- [Itemized modification records]:
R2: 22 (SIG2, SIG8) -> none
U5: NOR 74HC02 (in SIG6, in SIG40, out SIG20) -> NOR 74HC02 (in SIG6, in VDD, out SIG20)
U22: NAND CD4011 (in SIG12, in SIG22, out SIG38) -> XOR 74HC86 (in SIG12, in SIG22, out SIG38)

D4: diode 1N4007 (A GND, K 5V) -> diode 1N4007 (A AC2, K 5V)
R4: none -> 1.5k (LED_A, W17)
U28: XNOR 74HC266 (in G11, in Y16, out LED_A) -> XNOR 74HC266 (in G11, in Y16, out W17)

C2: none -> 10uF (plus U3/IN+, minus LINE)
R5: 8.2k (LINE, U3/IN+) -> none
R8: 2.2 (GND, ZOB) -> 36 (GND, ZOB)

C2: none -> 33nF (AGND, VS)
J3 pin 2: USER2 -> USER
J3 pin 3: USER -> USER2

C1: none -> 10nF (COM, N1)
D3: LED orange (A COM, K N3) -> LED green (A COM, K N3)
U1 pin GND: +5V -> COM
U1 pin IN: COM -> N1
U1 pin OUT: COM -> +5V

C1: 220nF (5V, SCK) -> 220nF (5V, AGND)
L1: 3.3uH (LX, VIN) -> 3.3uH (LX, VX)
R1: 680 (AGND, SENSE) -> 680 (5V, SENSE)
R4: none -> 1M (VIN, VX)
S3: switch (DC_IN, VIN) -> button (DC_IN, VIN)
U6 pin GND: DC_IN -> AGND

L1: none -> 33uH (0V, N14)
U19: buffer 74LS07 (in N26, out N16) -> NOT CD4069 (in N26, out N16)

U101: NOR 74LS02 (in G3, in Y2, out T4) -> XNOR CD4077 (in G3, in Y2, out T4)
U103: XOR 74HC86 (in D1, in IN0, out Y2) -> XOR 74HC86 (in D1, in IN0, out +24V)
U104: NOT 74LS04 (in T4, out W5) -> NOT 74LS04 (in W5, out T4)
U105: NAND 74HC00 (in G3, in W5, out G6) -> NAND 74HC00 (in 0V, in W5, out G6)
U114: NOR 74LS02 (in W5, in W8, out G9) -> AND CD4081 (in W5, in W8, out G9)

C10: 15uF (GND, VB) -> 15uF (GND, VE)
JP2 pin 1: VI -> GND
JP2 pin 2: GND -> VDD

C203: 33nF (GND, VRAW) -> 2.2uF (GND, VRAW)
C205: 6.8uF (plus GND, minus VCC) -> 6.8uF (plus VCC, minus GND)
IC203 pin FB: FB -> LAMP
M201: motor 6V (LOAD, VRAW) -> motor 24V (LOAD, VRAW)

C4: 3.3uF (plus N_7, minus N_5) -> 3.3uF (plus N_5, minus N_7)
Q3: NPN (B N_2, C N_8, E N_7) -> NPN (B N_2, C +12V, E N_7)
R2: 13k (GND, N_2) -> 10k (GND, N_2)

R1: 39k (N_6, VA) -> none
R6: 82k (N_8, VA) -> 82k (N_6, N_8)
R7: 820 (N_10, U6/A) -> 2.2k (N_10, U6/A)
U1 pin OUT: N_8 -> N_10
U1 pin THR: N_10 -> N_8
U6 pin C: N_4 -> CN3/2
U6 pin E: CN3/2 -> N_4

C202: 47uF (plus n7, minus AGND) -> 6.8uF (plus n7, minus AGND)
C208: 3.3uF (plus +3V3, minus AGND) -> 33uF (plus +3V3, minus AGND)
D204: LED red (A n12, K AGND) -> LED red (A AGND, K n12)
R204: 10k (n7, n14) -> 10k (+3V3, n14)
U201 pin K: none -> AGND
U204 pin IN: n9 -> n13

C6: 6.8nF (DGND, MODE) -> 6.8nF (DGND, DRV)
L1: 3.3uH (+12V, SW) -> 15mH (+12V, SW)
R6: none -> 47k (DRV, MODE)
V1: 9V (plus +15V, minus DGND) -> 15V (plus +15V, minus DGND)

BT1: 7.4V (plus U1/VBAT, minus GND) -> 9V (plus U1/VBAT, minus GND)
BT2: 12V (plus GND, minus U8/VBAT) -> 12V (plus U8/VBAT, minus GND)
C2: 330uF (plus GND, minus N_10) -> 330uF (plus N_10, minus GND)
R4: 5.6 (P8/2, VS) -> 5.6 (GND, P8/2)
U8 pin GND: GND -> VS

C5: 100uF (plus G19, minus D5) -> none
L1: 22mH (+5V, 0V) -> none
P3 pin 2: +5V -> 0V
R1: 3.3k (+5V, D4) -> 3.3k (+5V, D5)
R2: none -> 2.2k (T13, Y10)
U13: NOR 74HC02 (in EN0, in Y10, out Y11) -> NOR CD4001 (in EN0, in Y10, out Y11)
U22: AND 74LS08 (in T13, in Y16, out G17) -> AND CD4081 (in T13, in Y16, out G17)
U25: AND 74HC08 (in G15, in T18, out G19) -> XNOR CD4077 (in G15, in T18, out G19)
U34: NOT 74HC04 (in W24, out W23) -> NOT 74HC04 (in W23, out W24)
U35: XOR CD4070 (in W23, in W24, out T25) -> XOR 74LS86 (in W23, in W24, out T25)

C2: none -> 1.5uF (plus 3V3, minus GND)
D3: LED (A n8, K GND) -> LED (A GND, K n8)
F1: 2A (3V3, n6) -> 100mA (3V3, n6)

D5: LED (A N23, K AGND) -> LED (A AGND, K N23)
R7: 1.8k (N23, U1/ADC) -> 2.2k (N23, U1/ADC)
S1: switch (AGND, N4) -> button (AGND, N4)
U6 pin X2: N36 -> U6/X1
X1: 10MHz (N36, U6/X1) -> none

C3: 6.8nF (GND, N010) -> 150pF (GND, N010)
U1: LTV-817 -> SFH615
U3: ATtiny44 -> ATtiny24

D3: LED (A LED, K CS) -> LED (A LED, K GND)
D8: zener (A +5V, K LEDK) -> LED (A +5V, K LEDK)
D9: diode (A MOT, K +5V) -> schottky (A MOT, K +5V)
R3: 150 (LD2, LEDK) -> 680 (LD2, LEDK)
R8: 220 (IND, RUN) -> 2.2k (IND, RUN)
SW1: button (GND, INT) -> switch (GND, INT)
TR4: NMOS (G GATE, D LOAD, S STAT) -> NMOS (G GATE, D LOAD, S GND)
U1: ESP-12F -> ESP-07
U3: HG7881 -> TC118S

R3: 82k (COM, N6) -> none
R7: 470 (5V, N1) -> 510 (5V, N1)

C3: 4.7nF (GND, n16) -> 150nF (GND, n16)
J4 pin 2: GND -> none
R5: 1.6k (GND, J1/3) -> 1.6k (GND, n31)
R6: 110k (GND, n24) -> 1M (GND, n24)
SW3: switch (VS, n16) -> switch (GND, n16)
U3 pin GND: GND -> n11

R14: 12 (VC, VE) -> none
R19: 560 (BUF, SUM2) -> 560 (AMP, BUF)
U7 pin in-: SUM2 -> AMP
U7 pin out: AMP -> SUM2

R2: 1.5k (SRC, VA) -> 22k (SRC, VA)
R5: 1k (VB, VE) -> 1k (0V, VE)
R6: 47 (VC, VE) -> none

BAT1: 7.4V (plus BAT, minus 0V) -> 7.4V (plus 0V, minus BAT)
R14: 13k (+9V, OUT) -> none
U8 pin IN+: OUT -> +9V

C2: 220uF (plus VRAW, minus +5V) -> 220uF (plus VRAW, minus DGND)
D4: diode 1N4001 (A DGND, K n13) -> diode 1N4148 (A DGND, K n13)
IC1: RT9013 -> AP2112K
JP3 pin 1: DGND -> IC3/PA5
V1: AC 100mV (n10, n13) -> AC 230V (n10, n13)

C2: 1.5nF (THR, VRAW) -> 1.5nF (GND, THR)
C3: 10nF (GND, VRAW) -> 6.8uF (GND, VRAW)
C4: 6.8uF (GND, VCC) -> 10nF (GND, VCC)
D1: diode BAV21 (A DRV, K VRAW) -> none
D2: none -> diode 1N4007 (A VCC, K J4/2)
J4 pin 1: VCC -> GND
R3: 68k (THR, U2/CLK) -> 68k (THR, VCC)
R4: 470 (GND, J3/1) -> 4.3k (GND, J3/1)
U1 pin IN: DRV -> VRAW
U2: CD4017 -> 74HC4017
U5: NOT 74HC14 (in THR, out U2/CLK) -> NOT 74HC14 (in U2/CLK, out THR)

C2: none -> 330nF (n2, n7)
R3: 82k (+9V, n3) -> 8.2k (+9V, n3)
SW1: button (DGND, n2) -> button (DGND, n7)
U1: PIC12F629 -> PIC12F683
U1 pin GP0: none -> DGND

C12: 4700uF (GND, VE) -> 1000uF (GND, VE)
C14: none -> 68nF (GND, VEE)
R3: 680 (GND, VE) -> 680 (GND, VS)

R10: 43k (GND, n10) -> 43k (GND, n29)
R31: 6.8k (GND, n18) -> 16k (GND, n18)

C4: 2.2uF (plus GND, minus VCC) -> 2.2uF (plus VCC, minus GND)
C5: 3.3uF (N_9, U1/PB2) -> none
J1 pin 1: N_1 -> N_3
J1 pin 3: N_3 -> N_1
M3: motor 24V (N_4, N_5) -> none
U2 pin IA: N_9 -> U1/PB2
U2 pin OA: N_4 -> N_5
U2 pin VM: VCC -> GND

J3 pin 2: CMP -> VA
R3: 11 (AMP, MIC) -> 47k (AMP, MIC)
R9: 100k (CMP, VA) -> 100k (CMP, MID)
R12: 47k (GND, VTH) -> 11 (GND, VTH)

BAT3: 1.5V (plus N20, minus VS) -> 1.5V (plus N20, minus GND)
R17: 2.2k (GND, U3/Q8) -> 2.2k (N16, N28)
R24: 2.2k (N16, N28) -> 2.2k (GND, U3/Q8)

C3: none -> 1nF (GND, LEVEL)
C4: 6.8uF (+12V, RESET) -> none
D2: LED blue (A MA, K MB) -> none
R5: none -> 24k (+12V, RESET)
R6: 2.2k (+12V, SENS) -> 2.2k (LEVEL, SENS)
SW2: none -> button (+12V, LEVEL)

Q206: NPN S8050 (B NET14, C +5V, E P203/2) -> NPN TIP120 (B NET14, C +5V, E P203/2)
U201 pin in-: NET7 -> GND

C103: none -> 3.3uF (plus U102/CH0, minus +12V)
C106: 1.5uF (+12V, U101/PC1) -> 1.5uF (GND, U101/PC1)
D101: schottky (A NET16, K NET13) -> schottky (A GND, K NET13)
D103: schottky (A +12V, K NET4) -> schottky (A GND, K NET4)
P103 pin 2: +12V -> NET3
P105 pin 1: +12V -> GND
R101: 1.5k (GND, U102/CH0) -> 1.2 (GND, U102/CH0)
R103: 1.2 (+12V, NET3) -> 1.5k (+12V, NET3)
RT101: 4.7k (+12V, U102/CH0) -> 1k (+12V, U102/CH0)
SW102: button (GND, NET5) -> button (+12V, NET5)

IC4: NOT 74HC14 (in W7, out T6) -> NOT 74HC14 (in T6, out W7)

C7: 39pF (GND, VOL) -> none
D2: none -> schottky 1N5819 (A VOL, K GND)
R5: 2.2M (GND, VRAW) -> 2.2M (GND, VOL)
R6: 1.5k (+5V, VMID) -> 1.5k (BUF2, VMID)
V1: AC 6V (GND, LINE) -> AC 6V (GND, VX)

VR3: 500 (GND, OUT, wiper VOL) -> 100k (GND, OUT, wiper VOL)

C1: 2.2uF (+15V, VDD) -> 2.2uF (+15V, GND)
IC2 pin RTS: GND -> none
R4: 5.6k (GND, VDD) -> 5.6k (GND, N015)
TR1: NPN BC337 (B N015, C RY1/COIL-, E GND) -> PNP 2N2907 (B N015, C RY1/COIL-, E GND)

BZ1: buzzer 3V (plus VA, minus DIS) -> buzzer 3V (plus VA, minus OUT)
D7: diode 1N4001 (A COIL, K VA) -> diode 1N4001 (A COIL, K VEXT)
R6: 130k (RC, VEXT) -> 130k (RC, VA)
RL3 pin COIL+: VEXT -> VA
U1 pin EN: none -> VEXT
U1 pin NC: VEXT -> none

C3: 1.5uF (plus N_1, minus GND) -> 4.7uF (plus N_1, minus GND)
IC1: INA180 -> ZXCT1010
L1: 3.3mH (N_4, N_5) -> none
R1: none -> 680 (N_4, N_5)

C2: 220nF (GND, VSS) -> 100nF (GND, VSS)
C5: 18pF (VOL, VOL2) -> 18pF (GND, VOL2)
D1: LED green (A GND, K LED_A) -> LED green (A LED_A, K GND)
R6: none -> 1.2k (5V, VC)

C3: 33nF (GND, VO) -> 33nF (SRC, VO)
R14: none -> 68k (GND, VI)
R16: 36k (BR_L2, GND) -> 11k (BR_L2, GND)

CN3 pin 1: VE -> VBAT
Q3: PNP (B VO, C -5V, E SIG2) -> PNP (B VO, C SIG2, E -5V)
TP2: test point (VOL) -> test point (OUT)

- [ACTION ITEM]: Using the records above, output exactly the lines from the first through the line that contains "U6 pin GND: DC_IN -> AGND", with both of those included.

- [RESPONSE TO THE EXERCISE]:
R2: 22 (SIG2, SIG8) -> none
U5: NOR 74HC02 (in SIG6, in SIG40, out SIG20) -> NOR 74HC02 (in SIG6, in VDD, out SIG20)
U22: NAND CD4011 (in SIG12, in SIG22, out SIG38) -> XOR 74HC86 (in SIG12, in SIG22, out SIG38)

D4: diode 1N4007 (A GND, K 5V) -> diode 1N4007 (A AC2, K 5V)
R4: none -> 1.5k (LED_A, W17)
U28: XNOR 74HC266 (in G11, in Y16, out LED_A) -> XNOR 74HC266 (in G11, in Y16, out W17)

C2: none -> 10uF (plus U3/IN+, minus LINE)
R5: 8.2k (LINE, U3/IN+) -> none
R8: 2.2 (GND, ZOB) -> 36 (GND, ZOB)

C2: none -> 33nF (AGND, VS)
J3 pin 2: USER2 -> USER
J3 pin 3: USER -> USER2

C1: none -> 10nF (COM, N1)
D3: LED orange (A COM, K N3) -> LED green (A COM, K N3)
U1 pin GND: +5V -> COM
U1 pin IN: COM -> N1
U1 pin OUT: COM -> +5V

C1: 220nF (5V, SCK) -> 220nF (5V, AGND)
L1: 3.3uH (LX, VIN) -> 3.3uH (LX, VX)
R1: 680 (AGND, SENSE) -> 680 (5V, SENSE)
R4: none -> 1M (VIN, VX)
S3: switch (DC_IN, VIN) -> button (DC_IN, VIN)
U6 pin GND: DC_IN -> AGND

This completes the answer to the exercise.